> [HOW TO COMPLETE THIS TASK]
The records below are to be restated word for word; their pictures are not.

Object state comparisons
════════════════════
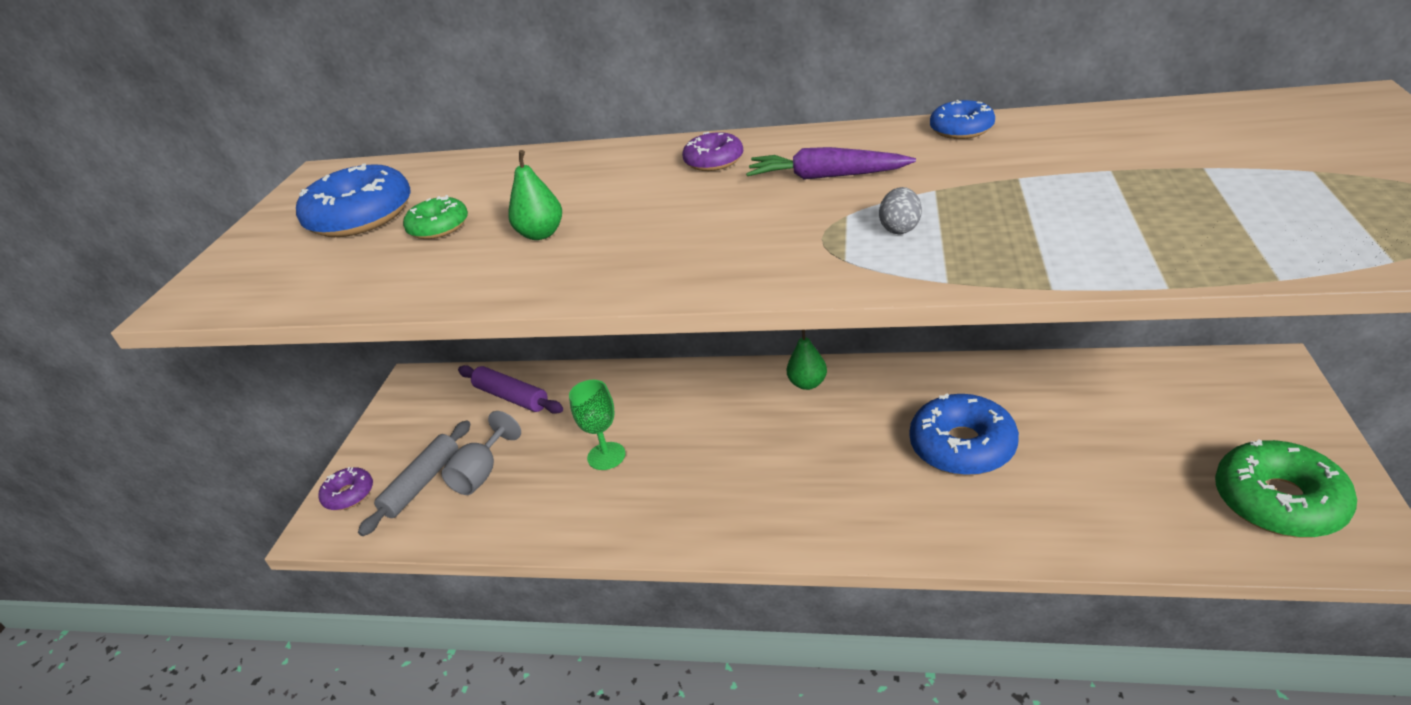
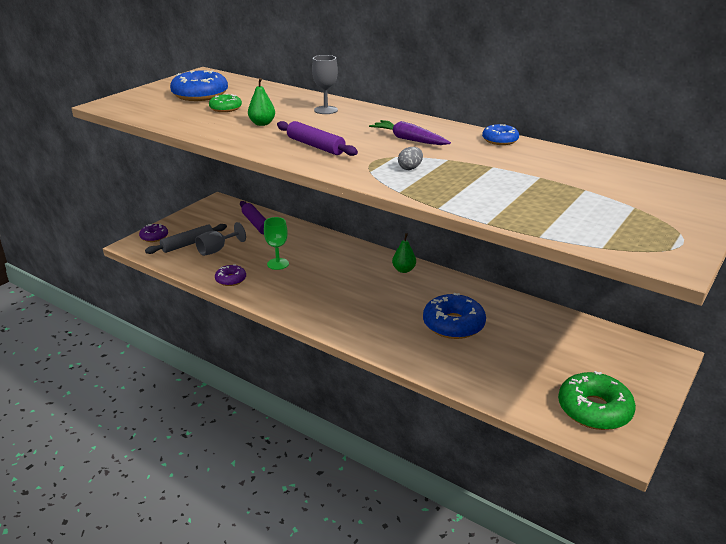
camera: 20 degrees right, 5 degrees down
(622, 170) = (326, 110): none -> grey goblet
(689, 244) = (315, 146): none -> purple rolling pin
(714, 161) = (369, 118): purple donut -> purple donut (231, 279)

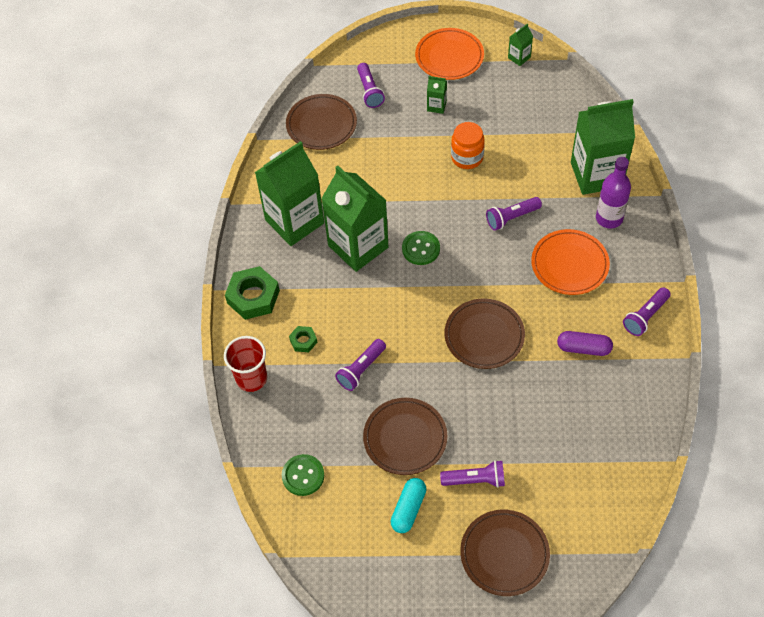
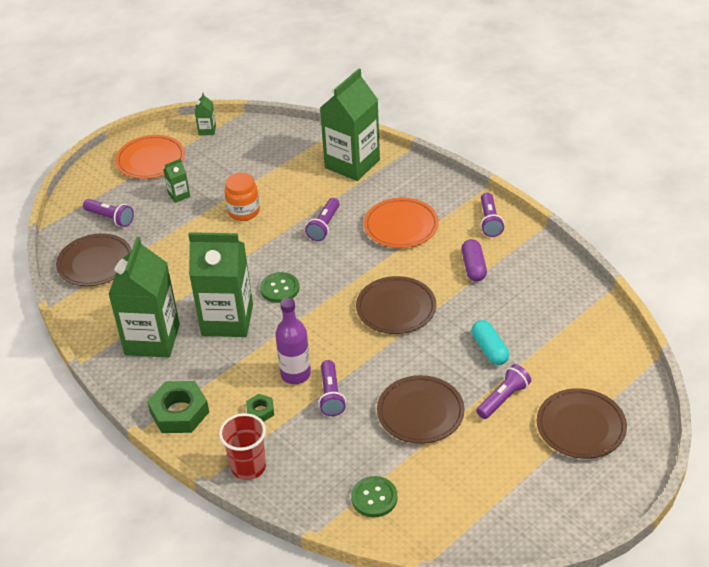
camera: 45 degrees left, 15 degrees down
(408, 509) = (480, 454): turquoise capsule -> turquoise capsule (489, 349)
(583, 348) = (473, 267): purple capsule -> purple capsule turned 60 degrees counterclockwise
(609, 218) = (393, 183): purple bottle -> purple bottle (295, 374)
════════════════════
> [OUTPUT OF THE TASK]
camera: 20 degrees right, 5 degrees down
(622, 170) = (326, 110): none -> grey goblet
(689, 244) = (315, 146): none -> purple rolling pin
(714, 161) = (369, 118): purple donut -> purple donut (231, 279)

camera: 45 degrees left, 15 degrees down
(408, 509) = (480, 454): turquoise capsule -> turquoise capsule (489, 349)
(583, 348) = (473, 267): purple capsule -> purple capsule turned 60 degrees counterclockwise
(609, 218) = (393, 183): purple bottle -> purple bottle (295, 374)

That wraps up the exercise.